Listed records below:
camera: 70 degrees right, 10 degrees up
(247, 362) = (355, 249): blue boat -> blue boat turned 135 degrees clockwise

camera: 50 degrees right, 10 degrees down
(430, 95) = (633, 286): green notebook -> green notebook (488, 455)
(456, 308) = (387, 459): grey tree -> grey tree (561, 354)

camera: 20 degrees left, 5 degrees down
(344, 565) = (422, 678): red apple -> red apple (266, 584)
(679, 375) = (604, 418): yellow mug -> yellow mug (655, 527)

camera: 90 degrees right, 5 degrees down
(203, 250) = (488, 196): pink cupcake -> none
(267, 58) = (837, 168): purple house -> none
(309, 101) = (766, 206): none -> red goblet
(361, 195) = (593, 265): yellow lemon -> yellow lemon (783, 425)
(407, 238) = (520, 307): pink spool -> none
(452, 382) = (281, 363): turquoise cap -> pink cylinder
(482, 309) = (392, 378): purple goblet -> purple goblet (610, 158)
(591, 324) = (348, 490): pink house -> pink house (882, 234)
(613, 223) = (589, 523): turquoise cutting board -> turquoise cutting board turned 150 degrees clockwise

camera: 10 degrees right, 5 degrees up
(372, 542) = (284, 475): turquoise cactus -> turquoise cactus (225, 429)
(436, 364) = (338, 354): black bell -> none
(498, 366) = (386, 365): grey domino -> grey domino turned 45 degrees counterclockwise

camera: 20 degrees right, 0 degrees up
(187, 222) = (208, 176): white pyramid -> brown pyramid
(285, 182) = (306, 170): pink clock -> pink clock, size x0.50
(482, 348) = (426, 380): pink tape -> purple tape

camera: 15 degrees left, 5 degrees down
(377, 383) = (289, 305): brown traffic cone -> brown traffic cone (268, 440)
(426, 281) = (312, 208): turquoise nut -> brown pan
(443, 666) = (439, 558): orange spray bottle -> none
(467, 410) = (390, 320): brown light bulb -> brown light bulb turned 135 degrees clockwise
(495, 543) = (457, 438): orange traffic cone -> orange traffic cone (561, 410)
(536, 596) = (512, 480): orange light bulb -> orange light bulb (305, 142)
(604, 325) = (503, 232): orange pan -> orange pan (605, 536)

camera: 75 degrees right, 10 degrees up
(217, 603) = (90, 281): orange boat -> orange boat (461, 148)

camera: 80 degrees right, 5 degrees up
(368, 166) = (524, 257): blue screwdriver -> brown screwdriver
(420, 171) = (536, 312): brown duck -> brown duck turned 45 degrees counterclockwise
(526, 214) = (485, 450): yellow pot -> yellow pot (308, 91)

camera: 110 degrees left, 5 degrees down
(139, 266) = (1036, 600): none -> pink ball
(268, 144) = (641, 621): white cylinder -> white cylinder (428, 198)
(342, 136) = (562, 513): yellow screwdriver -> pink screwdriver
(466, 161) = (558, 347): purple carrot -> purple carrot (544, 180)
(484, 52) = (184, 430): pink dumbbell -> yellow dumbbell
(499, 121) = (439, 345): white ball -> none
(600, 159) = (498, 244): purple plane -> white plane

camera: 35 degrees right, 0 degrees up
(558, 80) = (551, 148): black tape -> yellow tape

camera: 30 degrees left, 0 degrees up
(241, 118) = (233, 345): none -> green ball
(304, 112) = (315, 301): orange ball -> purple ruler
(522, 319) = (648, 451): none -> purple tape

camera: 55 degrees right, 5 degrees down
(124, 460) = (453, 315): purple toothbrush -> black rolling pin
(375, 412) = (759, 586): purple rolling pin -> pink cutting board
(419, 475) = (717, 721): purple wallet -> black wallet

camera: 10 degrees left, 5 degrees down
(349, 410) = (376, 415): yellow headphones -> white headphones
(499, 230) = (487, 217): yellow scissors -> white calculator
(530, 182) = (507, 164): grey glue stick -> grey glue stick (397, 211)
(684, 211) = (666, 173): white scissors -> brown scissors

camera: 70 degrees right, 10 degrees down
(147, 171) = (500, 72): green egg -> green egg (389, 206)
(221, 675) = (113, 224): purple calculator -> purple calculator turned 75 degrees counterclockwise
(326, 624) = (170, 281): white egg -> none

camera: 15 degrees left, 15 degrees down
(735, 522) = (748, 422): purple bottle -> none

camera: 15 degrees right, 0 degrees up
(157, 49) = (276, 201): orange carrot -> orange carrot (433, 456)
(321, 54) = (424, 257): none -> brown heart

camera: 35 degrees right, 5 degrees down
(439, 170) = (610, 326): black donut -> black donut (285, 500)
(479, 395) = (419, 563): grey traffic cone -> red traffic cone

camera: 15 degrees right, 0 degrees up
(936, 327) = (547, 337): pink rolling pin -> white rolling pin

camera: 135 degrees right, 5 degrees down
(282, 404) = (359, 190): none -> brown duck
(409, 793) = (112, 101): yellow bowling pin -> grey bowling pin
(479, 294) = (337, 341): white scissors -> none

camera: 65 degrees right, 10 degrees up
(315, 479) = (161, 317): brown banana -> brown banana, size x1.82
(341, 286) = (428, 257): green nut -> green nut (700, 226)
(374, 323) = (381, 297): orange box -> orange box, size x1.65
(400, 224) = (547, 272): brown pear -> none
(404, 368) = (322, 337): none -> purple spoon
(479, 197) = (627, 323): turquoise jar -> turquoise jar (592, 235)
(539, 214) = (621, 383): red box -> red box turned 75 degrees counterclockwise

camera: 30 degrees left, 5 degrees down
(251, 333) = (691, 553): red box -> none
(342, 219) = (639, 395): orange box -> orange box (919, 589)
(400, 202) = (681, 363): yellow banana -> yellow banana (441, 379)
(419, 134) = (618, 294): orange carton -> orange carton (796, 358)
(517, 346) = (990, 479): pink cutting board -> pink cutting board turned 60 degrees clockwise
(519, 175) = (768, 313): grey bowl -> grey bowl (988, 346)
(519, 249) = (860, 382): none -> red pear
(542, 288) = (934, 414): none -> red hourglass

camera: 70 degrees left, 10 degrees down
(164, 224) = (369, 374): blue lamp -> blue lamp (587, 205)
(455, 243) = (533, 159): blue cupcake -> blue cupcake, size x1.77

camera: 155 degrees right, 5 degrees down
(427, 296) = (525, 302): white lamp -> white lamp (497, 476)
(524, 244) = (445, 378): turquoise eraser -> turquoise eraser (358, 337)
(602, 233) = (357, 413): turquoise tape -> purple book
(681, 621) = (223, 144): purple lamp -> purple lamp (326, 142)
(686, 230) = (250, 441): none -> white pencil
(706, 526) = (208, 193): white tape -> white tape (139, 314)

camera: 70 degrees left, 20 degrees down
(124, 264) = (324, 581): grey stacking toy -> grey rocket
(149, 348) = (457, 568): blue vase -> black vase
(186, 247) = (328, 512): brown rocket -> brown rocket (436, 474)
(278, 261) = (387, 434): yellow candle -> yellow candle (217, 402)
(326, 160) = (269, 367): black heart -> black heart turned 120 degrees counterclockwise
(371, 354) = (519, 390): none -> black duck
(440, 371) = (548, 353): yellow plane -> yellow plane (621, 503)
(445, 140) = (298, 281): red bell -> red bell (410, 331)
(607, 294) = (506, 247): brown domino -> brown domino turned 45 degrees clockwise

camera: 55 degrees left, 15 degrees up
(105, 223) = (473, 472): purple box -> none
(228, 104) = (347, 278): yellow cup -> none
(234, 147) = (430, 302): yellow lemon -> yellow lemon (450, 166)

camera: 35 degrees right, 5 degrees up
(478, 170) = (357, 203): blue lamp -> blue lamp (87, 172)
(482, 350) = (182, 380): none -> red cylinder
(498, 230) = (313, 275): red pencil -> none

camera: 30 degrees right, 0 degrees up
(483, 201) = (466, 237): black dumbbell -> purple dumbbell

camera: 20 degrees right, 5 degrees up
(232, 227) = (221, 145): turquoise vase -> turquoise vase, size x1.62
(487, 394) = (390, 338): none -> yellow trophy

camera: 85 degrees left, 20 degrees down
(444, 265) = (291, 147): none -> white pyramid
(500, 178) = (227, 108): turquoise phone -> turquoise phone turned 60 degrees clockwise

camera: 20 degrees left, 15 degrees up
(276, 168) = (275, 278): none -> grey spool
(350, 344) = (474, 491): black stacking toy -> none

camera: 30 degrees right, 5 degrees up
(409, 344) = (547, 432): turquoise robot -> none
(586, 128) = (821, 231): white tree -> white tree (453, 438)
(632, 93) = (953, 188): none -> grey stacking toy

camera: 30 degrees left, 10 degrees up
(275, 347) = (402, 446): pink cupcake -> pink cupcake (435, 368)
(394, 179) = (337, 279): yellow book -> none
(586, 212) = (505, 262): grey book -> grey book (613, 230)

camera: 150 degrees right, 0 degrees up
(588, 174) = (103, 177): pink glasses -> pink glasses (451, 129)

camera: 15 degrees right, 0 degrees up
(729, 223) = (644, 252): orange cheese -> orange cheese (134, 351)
End of Listed records.
* Problem to solve *
Isolate the lines above that contain the word "domino" and copy them.

* Exercise solution *
(498, 366) = (386, 365): grey domino -> grey domino turned 45 degrees counterclockwise
(607, 294) = (506, 247): brown domino -> brown domino turned 45 degrees clockwise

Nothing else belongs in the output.